[Building instance correspondences]
*-*-*

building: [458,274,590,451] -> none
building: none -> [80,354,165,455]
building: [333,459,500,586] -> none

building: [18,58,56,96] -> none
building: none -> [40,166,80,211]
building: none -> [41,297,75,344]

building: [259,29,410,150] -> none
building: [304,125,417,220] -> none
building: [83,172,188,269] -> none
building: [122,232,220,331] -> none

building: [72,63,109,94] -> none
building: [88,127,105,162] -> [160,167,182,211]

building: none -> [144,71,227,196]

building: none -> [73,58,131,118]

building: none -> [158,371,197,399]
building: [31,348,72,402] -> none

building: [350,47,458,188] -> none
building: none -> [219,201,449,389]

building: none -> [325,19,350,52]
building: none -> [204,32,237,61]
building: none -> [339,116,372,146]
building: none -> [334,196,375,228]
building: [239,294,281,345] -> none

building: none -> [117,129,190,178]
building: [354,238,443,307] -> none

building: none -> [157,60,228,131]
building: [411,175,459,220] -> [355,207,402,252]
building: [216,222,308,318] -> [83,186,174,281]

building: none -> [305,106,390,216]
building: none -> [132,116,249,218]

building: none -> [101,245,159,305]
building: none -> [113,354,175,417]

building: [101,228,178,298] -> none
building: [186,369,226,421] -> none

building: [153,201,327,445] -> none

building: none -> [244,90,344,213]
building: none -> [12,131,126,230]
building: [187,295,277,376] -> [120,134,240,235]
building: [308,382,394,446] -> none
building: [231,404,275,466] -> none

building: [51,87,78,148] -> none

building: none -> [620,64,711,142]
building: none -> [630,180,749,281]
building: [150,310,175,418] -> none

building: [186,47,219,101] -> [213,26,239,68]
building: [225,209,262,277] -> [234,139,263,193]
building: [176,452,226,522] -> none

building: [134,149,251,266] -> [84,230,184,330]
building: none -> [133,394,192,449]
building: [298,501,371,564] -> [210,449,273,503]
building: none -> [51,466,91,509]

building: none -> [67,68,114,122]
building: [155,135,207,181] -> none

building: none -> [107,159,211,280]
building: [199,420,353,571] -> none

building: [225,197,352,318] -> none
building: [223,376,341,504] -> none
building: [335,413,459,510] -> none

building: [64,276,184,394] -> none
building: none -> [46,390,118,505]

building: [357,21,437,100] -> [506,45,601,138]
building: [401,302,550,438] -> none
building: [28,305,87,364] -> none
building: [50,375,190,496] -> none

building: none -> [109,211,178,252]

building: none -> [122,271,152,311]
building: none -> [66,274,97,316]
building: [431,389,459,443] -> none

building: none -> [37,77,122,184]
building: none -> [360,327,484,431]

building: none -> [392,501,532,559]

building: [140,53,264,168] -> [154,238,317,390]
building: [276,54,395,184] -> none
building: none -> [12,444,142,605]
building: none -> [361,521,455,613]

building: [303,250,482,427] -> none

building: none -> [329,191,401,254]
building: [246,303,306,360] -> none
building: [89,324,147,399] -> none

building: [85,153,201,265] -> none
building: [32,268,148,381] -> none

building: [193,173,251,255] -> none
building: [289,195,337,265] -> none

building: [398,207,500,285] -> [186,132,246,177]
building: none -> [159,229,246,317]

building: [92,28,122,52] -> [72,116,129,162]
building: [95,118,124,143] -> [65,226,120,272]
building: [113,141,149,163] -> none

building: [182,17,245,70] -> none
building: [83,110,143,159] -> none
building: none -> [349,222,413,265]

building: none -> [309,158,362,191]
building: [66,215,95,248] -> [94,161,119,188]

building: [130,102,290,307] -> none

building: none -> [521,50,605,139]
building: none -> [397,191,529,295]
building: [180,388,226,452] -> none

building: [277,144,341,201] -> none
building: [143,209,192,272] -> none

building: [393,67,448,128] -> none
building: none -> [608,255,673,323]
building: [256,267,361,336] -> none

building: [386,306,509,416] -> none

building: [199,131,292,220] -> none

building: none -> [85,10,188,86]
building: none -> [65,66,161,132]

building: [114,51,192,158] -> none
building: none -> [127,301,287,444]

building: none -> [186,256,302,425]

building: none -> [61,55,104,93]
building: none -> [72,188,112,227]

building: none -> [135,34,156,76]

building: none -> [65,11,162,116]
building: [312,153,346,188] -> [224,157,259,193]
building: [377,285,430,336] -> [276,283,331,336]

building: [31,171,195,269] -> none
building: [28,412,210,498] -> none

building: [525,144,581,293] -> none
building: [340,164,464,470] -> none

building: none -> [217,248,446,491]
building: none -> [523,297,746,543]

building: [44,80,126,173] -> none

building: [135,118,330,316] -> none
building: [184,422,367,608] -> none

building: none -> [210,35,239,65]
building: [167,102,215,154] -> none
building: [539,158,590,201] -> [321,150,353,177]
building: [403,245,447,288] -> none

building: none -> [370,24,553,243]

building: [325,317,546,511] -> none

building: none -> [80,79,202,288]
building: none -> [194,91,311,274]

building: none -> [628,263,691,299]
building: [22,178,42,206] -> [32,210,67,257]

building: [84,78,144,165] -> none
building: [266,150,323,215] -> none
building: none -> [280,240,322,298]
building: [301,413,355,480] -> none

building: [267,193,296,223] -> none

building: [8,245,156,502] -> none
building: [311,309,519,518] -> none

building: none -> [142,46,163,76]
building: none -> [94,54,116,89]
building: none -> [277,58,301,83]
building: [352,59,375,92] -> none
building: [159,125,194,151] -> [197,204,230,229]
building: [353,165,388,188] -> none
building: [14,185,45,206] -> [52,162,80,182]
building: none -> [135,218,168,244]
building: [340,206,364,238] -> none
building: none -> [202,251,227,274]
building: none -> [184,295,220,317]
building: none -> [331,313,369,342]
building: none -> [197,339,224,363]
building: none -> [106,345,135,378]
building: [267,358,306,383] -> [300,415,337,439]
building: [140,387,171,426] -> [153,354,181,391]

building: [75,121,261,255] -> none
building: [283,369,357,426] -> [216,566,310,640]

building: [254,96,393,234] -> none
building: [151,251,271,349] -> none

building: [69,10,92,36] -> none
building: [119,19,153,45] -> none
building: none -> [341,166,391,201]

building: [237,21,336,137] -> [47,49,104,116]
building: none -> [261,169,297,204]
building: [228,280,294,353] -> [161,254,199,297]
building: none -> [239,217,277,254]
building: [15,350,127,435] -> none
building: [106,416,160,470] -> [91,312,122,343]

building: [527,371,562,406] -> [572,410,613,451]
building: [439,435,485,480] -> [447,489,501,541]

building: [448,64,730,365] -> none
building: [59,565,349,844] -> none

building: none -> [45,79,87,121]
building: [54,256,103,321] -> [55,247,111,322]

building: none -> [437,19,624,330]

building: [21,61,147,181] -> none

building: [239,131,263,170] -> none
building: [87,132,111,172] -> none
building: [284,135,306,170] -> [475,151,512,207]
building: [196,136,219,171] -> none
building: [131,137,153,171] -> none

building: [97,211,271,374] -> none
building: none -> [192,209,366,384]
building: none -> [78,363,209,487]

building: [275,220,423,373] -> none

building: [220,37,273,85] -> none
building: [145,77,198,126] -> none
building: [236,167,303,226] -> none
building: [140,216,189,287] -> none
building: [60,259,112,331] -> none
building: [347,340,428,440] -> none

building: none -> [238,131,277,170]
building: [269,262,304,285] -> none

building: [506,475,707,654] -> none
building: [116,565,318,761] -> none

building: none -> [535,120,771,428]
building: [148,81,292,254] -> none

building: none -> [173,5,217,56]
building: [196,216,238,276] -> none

*-*-*

• Try it
Using the records above, set down exactly the lines from the one with "building: [354,238,443,307] -> none" through the one with "building: [223,376,341,504] -> none", inclusive, and nothing more.

• Task solution
building: [354,238,443,307] -> none

building: none -> [157,60,228,131]
building: [411,175,459,220] -> [355,207,402,252]
building: [216,222,308,318] -> [83,186,174,281]

building: none -> [305,106,390,216]
building: none -> [132,116,249,218]

building: none -> [101,245,159,305]
building: none -> [113,354,175,417]

building: [101,228,178,298] -> none
building: [186,369,226,421] -> none

building: [153,201,327,445] -> none

building: none -> [244,90,344,213]
building: none -> [12,131,126,230]
building: [187,295,277,376] -> [120,134,240,235]
building: [308,382,394,446] -> none
building: [231,404,275,466] -> none

building: [51,87,78,148] -> none

building: none -> [620,64,711,142]
building: none -> [630,180,749,281]
building: [150,310,175,418] -> none

building: [186,47,219,101] -> [213,26,239,68]
building: [225,209,262,277] -> [234,139,263,193]
building: [176,452,226,522] -> none

building: [134,149,251,266] -> [84,230,184,330]
building: none -> [133,394,192,449]
building: [298,501,371,564] -> [210,449,273,503]
building: none -> [51,466,91,509]

building: none -> [67,68,114,122]
building: [155,135,207,181] -> none

building: none -> [107,159,211,280]
building: [199,420,353,571] -> none

building: [225,197,352,318] -> none
building: [223,376,341,504] -> none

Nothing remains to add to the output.